> TASK:
Give the entries again exactly as they appear, but without the images.

> TASK INPUT:

Start of Block

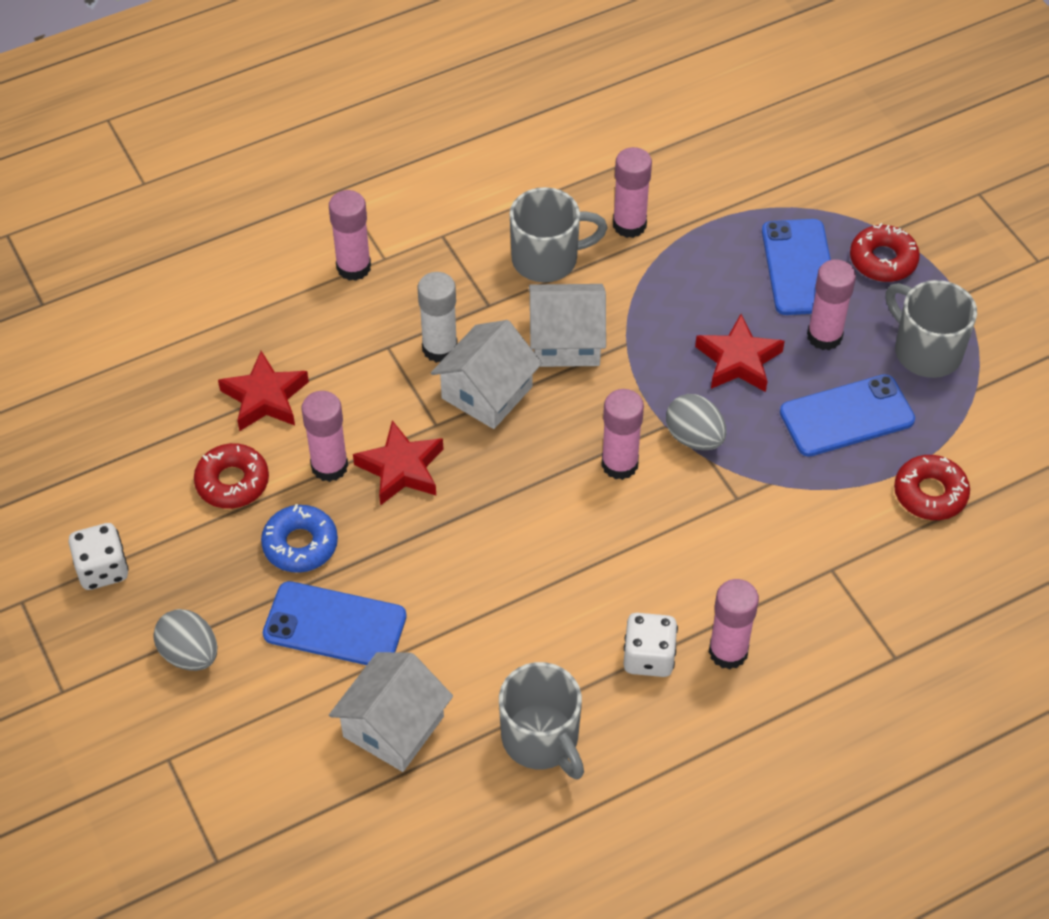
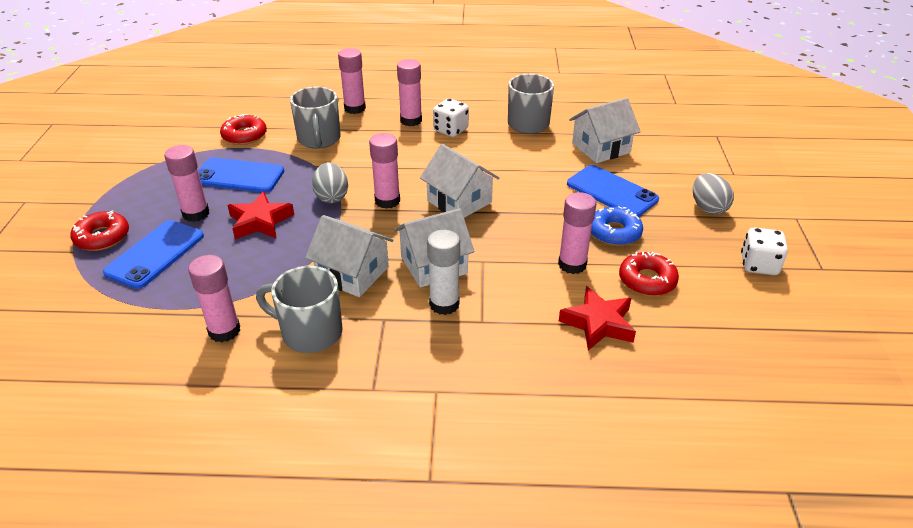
camera: 150 degrees left, 15 degrees down
pink glue stick [329,190,371,281] -> pink glue stick moved to [338,48,366,114]
red star [353,420,443,506] -> none
grey mug [886,280,977,378] -> grey mug moved to [290,86,341,149]
none -> white house [420,144,499,218]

End of Block

> RESULT FOR THIS EXERCISE:
camera: 150 degrees left, 15 degrees down
pink glue stick [329,190,371,281] -> pink glue stick moved to [338,48,366,114]
red star [353,420,443,506] -> none
grey mug [886,280,977,378] -> grey mug moved to [290,86,341,149]
none -> white house [420,144,499,218]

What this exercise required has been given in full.